§ Problem description:
Repeat everything in the data exactly except images.

§ Stored data:

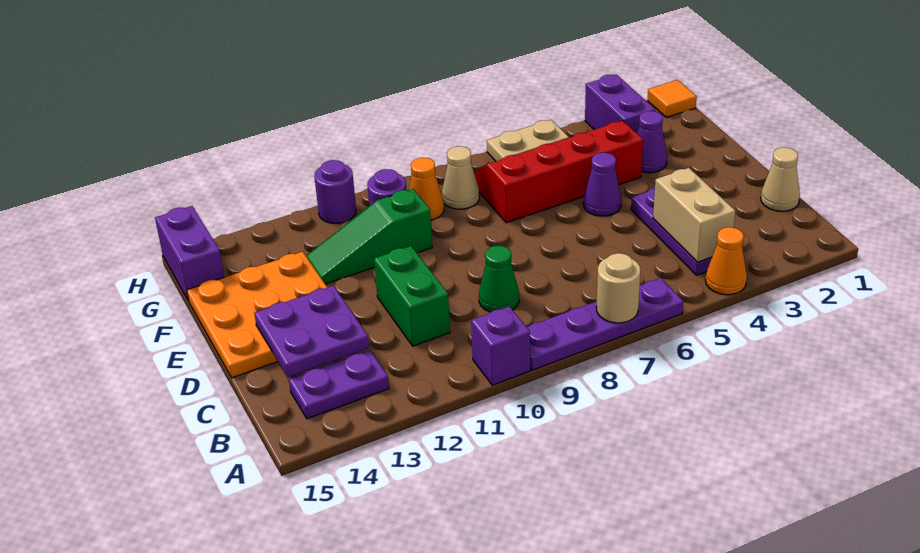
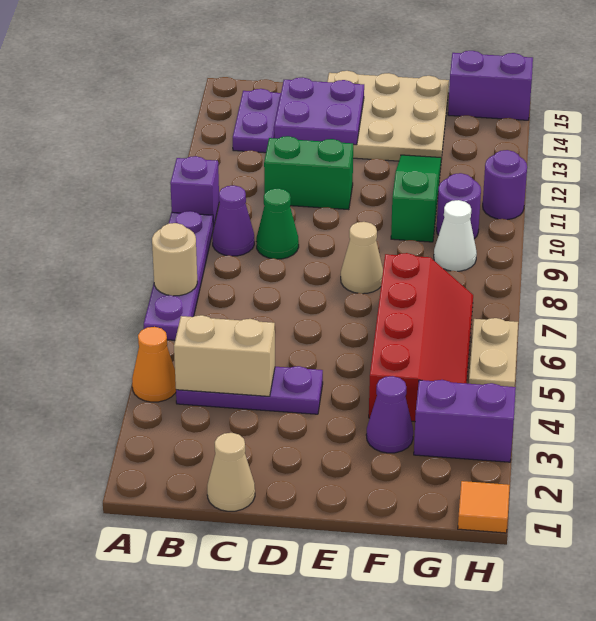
orange plate D13:F15 level 1 -> tan plate D13:F15 level 1
purple cone E5 level 1 -> purple cone B9 level 1
tan cone G8 level 1 -> tan cone E8 level 1
orange cone G9 level 1 -> white cone G9 level 1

§ Answer section:
orange plate D13:F15 level 1 -> tan plate D13:F15 level 1
purple cone E5 level 1 -> purple cone B9 level 1
tan cone G8 level 1 -> tan cone E8 level 1
orange cone G9 level 1 -> white cone G9 level 1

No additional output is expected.